> **Prompt**
List each line of the data that holds the string "none", please.

....................

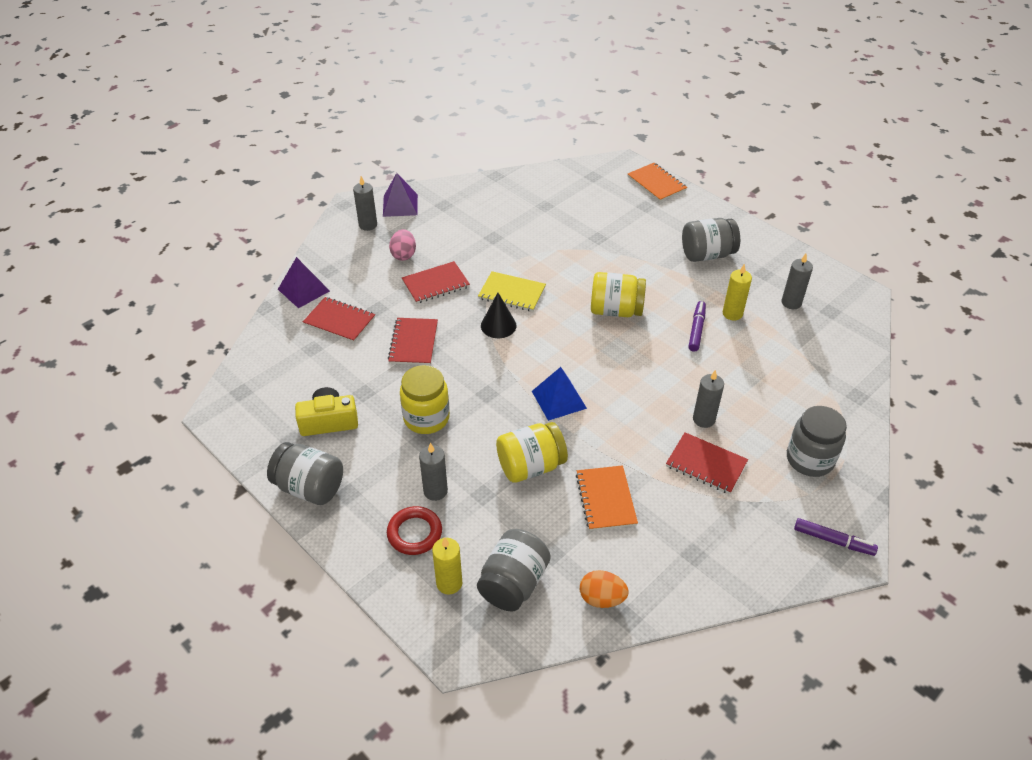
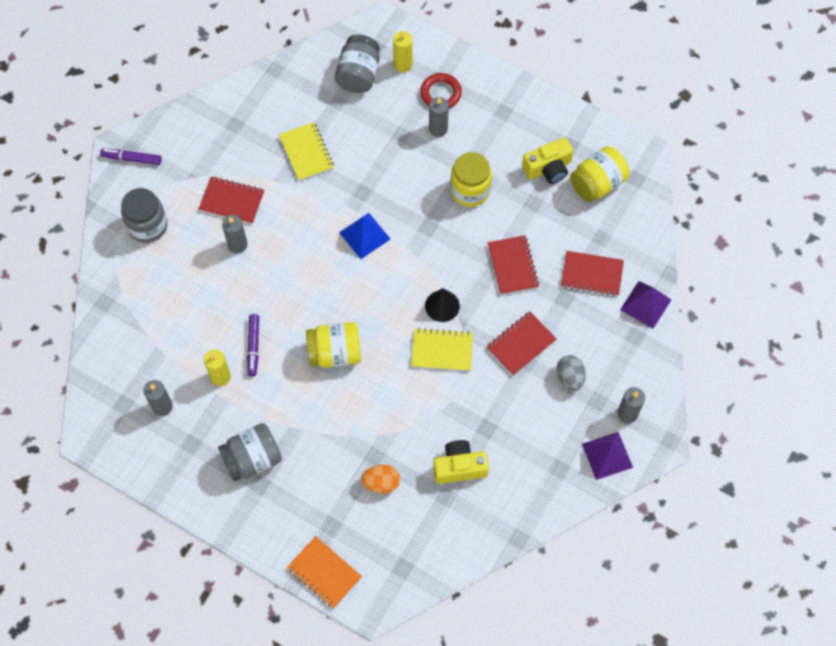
camera: 165 degrees right, 20 degrees up
(309, 487) = (534, 109): grey jar -> none
(403, 255) = (570, 377): pink egg -> grey egg
(526, 219) = (459, 467): none -> yellow camera
(530, 466) = (371, 167): yellow jar -> yellow jar (597, 184)
(602, 598) = (295, 78): orange egg -> orange egg (381, 483)
(606, 499) = (306, 152): orange notebook -> yellow notebook

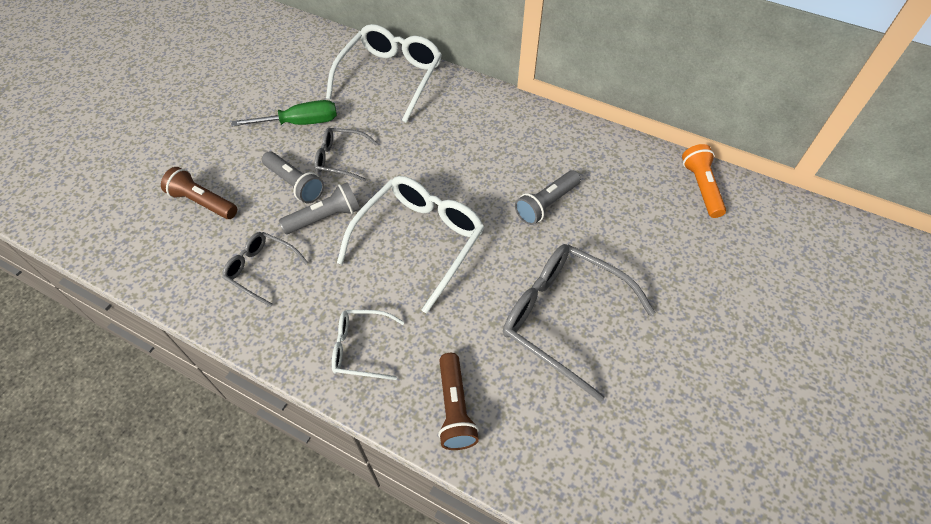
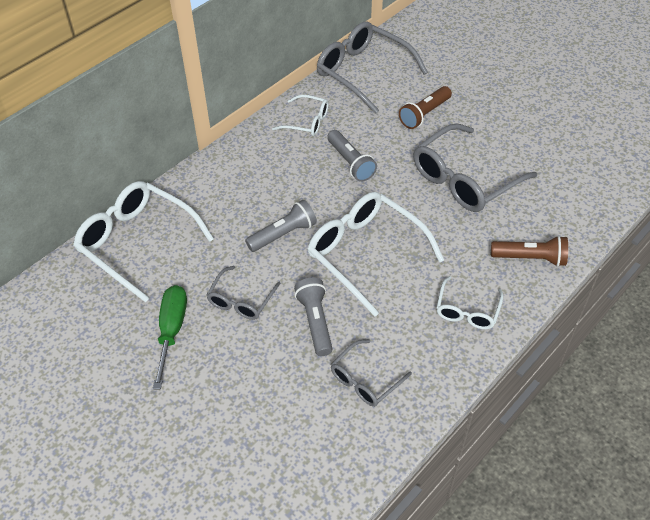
camera: 75 degrees left, 5 degrees down
(203, 202) = (258, 431): brown flashlight -> brown flashlight (424, 114)
(295, 184) = (262, 343): grey flashlight -> grey flashlight (283, 234)
(593, 155) = (307, 122): none -> white glasses
(701, 187) = (363, 72): orange flashlight -> grey glasses

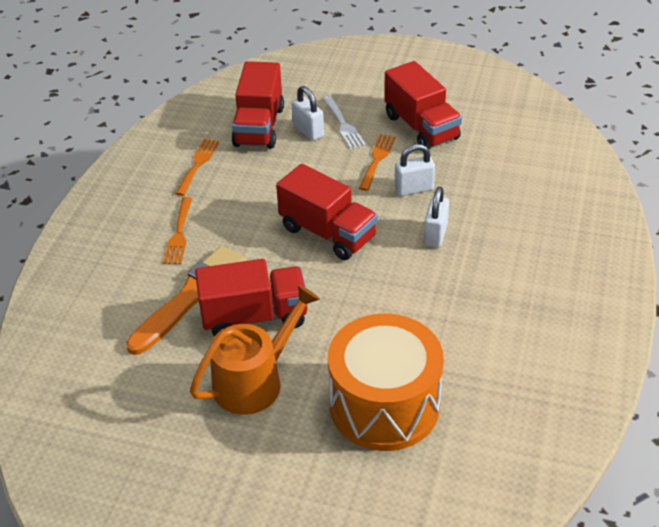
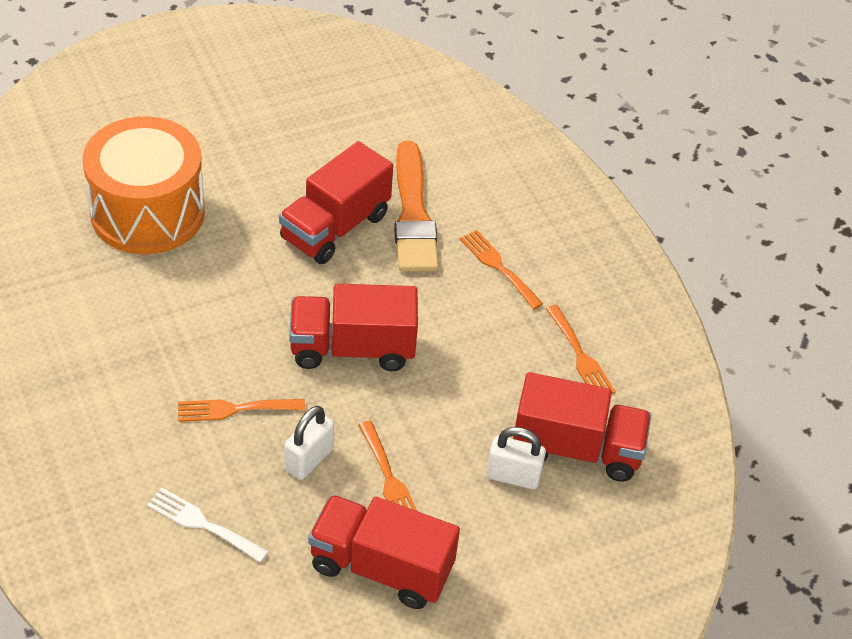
camera: 135 degrees right, 5 degrees up
(254, 381) = (278, 176): orange watering can -> none
(259, 126) = (576, 448): red truck -> red truck turned 135 degrees clockwise
(343, 125) = (481, 512): white fork -> white fork (202, 524)
(435, 235) = (234, 409): white padlock -> orange fork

....................

> **Finished task**
(309, 487) = (534, 109): grey jar -> none
(526, 219) = (459, 467): none -> yellow camera
(593, 155) = (307, 122): none -> white glasses
(254, 381) = (278, 176): orange watering can -> none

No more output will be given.